──────── RECORDS FOR THE EXERCISE ────────

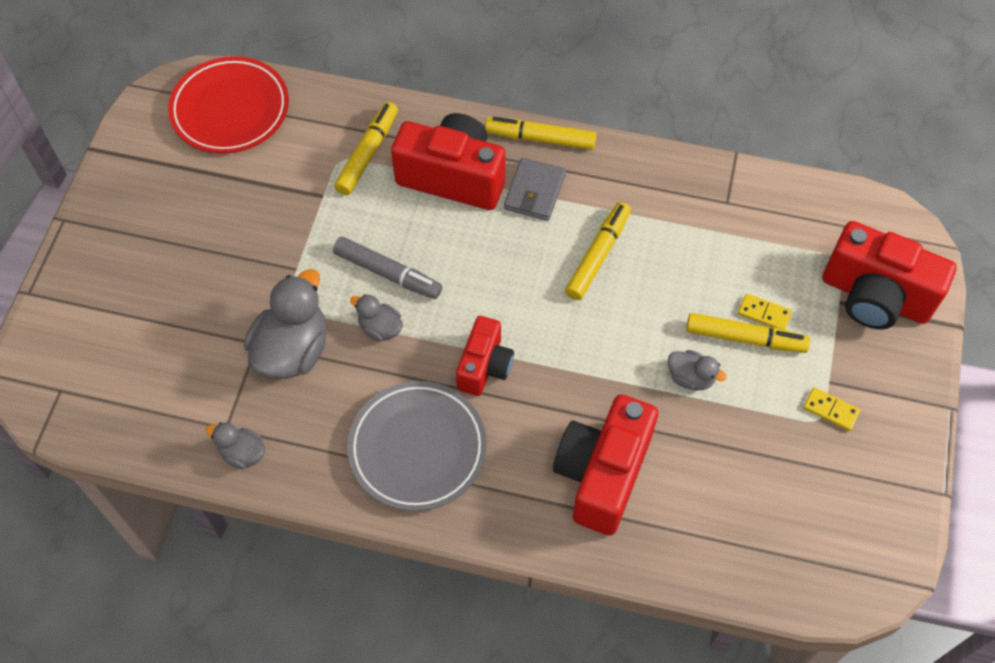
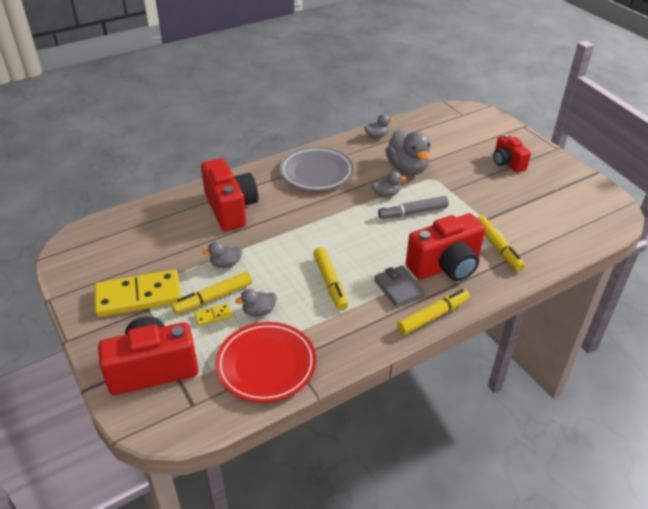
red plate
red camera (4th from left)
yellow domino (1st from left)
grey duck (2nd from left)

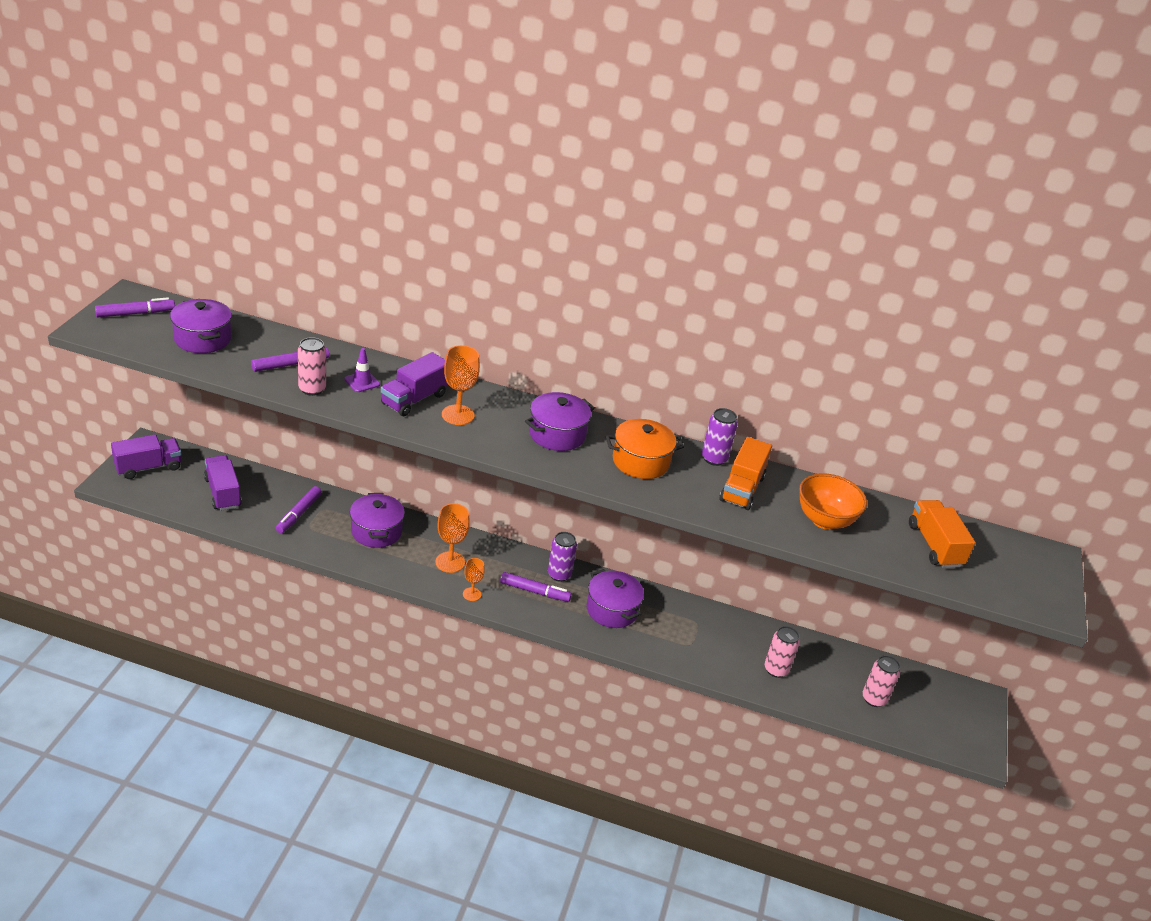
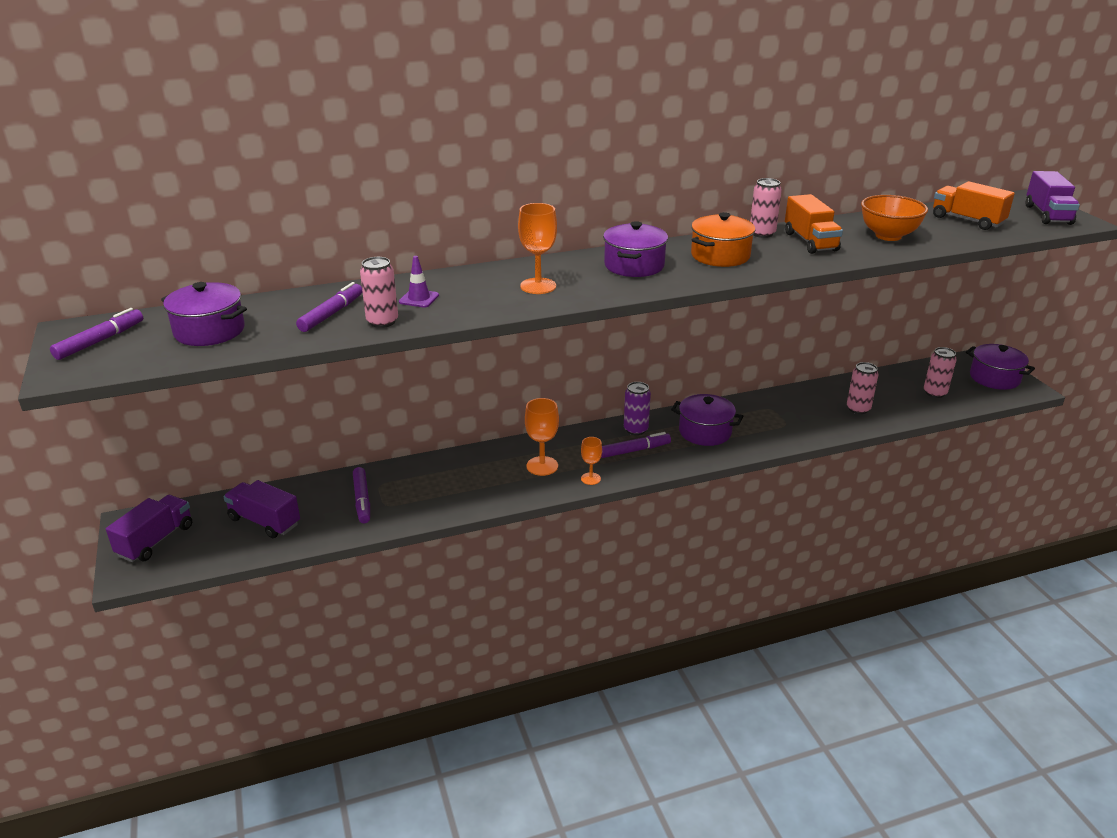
purple truck (3rd from left)
pink can (2nd from left)
purple pot (4th from left)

────────

> _EXERCISE DIRECTIONS_: Set down the material above exactly as it reads, but not its pictures.

> _WORKED SOLUTION_:
red plate
red camera (4th from left)
yellow domino (1st from left)
grey duck (2nd from left)

purple truck (3rd from left)
pink can (2nd from left)
purple pot (4th from left)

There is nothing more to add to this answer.